[Object correspondence data]
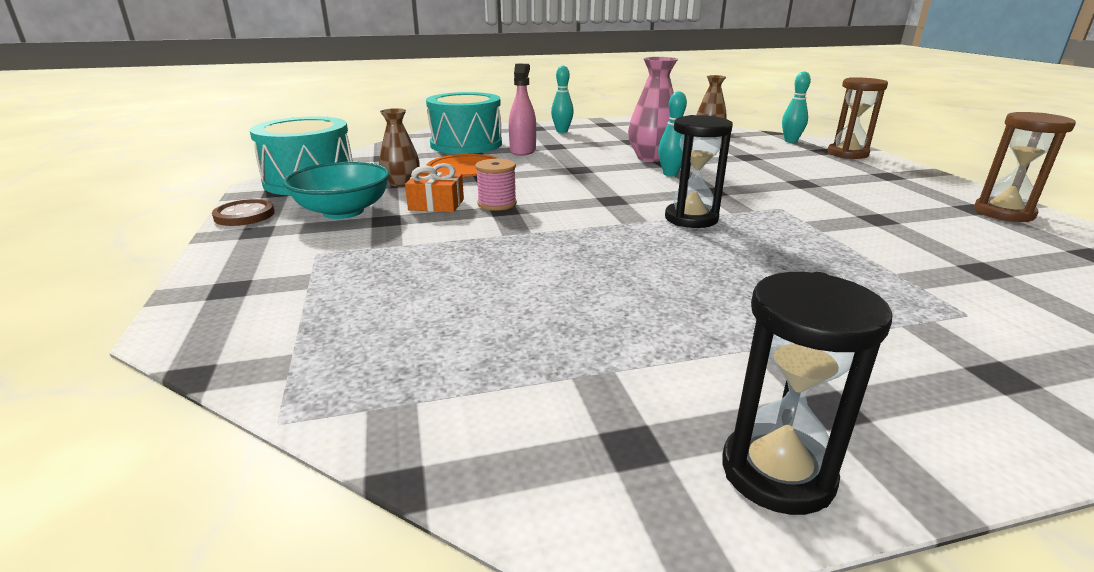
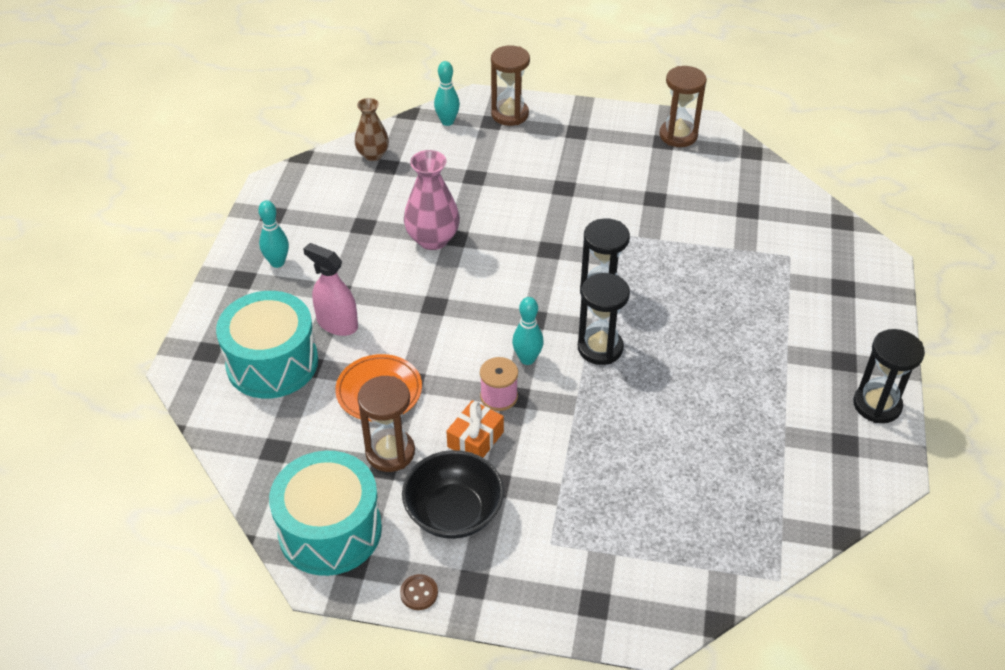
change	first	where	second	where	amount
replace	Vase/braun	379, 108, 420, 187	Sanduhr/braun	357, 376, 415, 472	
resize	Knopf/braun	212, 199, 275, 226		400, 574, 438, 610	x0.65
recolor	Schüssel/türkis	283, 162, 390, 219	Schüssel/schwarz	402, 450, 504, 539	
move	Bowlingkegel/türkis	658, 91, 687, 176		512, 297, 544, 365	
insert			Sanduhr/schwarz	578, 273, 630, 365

* _Your assignment_
Retype all the records shown above, character for character. Omit every picture.

* _Your solution_
change	first	where	second	where	amount
replace	Vase/braun	379, 108, 420, 187	Sanduhr/braun	357, 376, 415, 472	
resize	Knopf/braun	212, 199, 275, 226		400, 574, 438, 610	x0.65
recolor	Schüssel/türkis	283, 162, 390, 219	Schüssel/schwarz	402, 450, 504, 539	
move	Bowlingkegel/türkis	658, 91, 687, 176		512, 297, 544, 365	
insert			Sanduhr/schwarz	578, 273, 630, 365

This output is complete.